REQUIREMENT =
Repeat the records verbatim and leave the pictures out of your copy.

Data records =
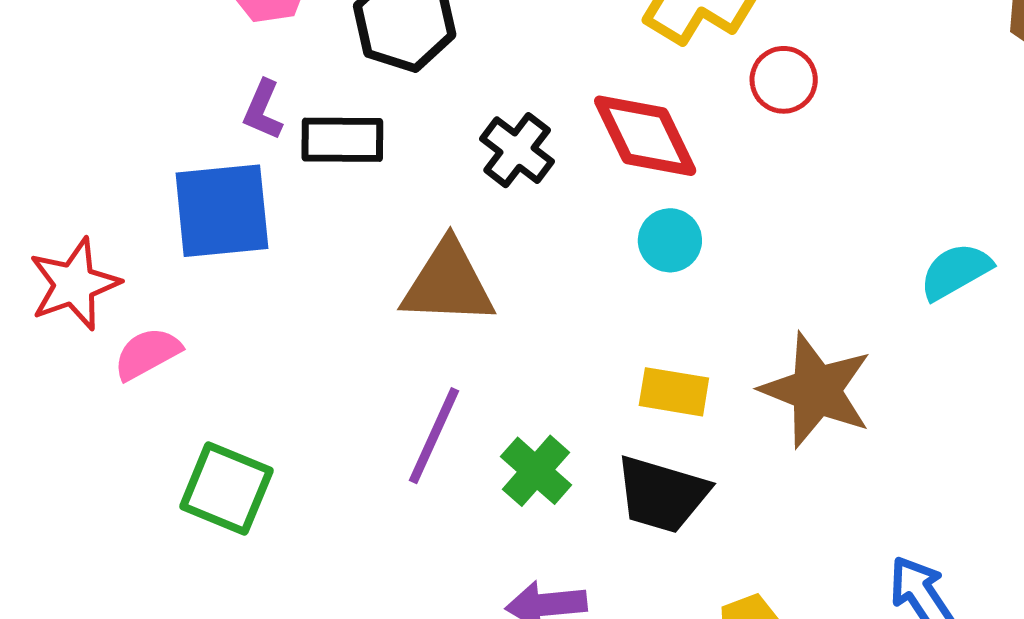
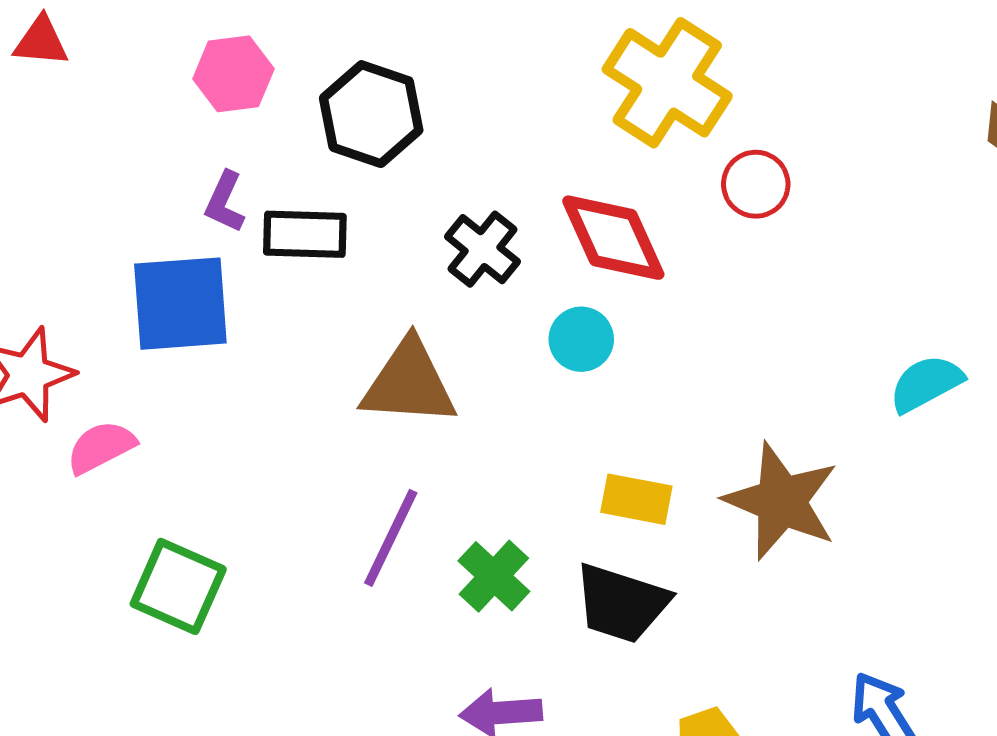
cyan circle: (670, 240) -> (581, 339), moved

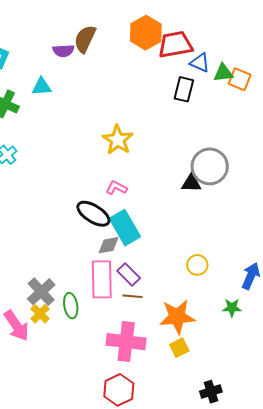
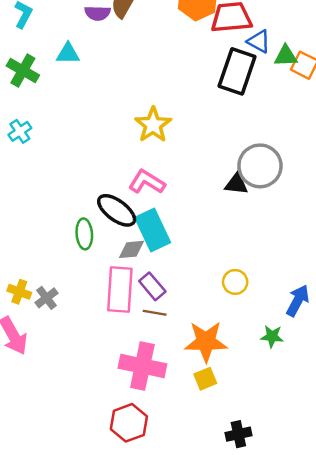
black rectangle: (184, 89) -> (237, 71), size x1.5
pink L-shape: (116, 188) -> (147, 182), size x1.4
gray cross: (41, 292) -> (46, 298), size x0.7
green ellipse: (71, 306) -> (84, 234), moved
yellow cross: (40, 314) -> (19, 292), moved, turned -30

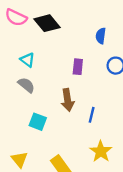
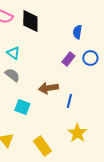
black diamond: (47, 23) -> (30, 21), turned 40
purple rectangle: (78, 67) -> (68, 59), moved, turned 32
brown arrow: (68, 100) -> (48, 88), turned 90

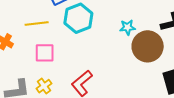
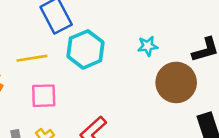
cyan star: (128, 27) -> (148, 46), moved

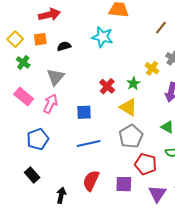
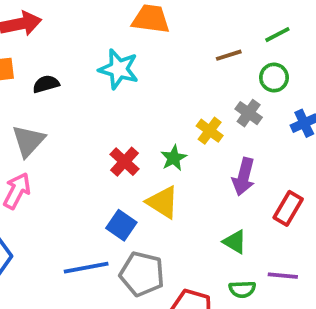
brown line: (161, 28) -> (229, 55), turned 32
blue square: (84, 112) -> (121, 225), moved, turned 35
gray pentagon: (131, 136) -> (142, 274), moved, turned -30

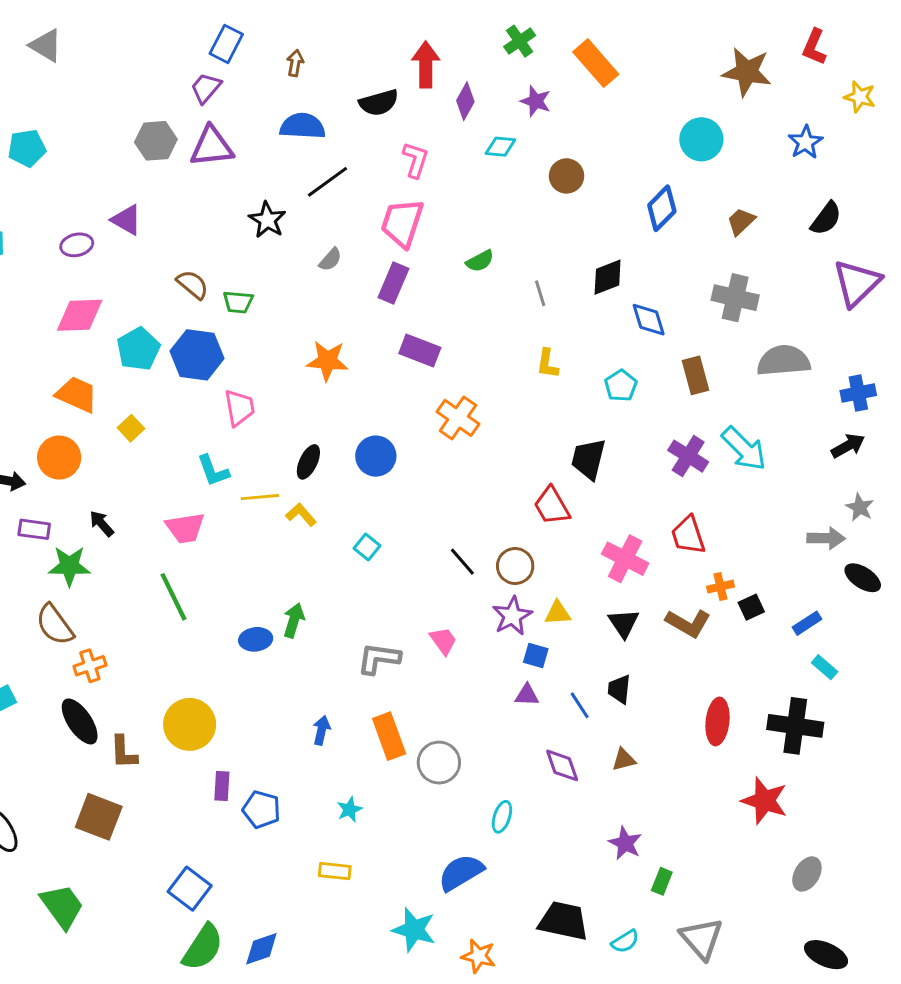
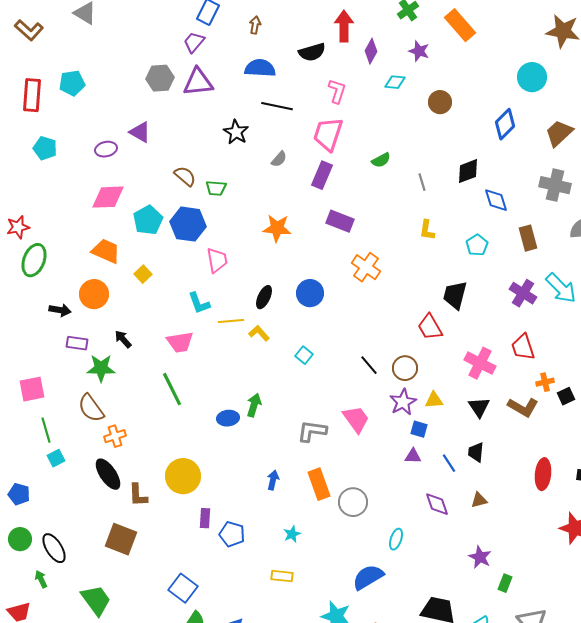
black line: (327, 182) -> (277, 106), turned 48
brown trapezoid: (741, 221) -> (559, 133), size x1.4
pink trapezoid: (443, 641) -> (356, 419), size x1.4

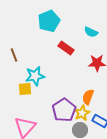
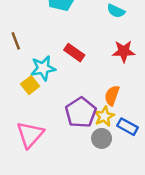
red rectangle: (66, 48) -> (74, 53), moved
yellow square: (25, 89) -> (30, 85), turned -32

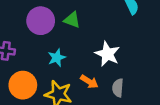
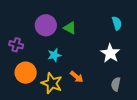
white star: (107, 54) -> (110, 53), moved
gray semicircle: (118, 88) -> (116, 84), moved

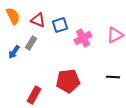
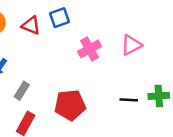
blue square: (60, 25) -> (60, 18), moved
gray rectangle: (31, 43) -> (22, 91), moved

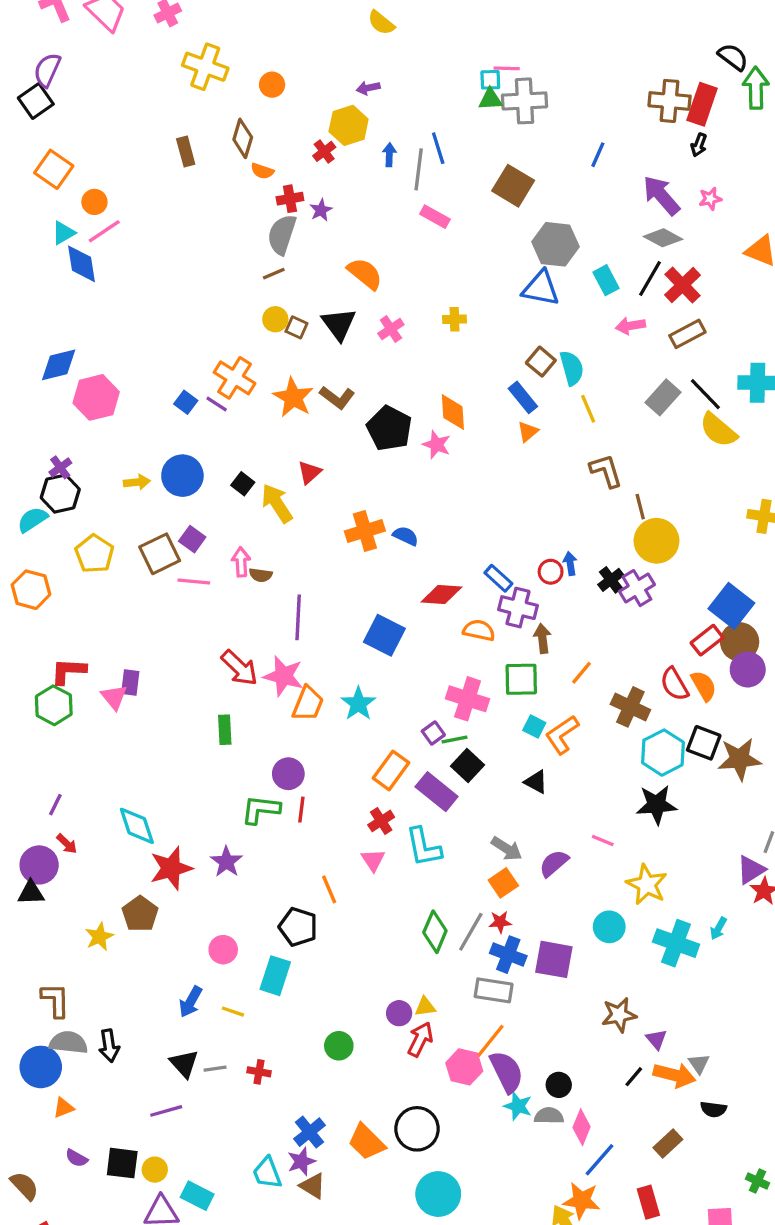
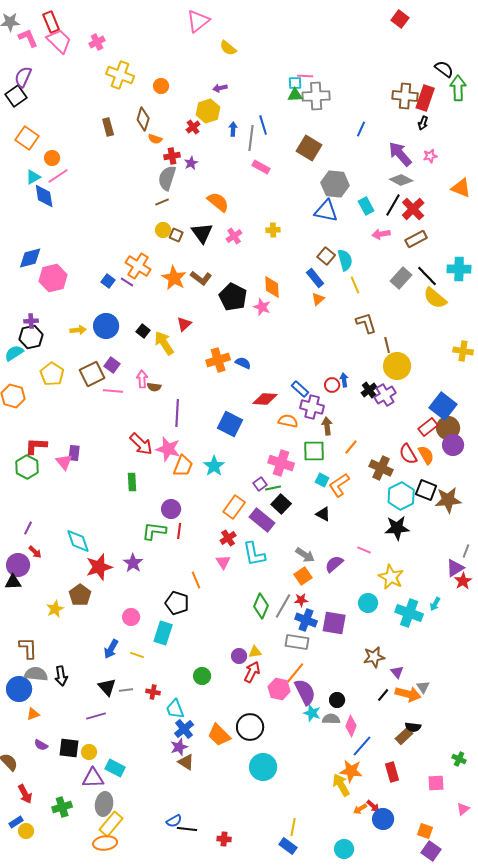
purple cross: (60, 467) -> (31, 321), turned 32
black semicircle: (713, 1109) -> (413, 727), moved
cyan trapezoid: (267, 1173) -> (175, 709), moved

SOLVED EXERCISE =
cyan circle: (670, 240) -> (581, 339), moved

black rectangle: (184, 89) -> (237, 71), size x1.5
pink L-shape: (116, 188) -> (147, 182), size x1.4
gray cross: (41, 292) -> (46, 298), size x0.7
green ellipse: (71, 306) -> (84, 234), moved
yellow cross: (40, 314) -> (19, 292), moved, turned -30

black diamond: (47, 23) -> (30, 21), turned 40
purple rectangle: (78, 67) -> (68, 59), moved, turned 32
brown arrow: (68, 100) -> (48, 88), turned 90

cyan star: (128, 27) -> (148, 46), moved

brown line: (161, 28) -> (229, 55), turned 32
blue square: (84, 112) -> (121, 225), moved, turned 35
gray pentagon: (131, 136) -> (142, 274), moved, turned -30

black line: (327, 182) -> (277, 106), turned 48
brown trapezoid: (741, 221) -> (559, 133), size x1.4
pink trapezoid: (443, 641) -> (356, 419), size x1.4

red rectangle: (66, 48) -> (74, 53), moved
yellow square: (25, 89) -> (30, 85), turned -32

white star: (107, 54) -> (110, 53), moved
gray semicircle: (118, 88) -> (116, 84), moved

blue square: (60, 25) -> (60, 18), moved
gray rectangle: (31, 43) -> (22, 91), moved

purple cross: (60, 467) -> (31, 321), turned 32
black semicircle: (713, 1109) -> (413, 727), moved
cyan trapezoid: (267, 1173) -> (175, 709), moved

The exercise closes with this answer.